START DATA SECTION

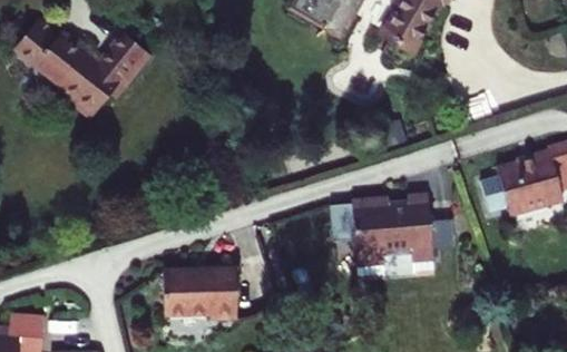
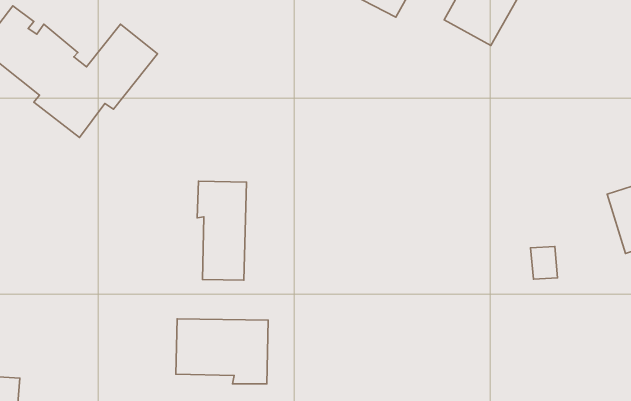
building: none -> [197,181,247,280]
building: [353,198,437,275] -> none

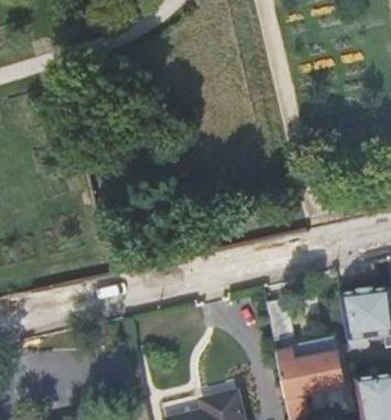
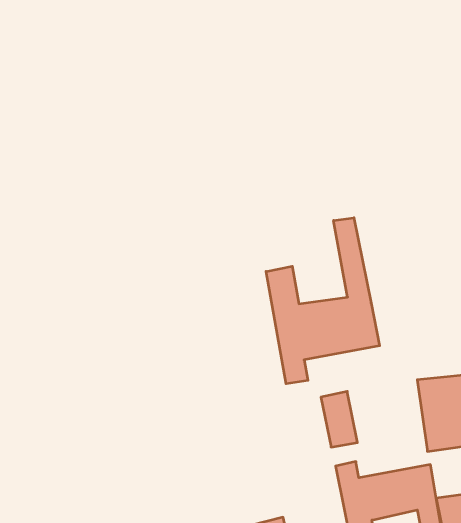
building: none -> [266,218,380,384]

END DATA SECTION
START DATA SECTION

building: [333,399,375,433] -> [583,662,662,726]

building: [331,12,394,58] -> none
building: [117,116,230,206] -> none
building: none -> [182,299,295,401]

END DATA SECTION

From the listing above, count the lines that include the word "none" and give the total alone.

6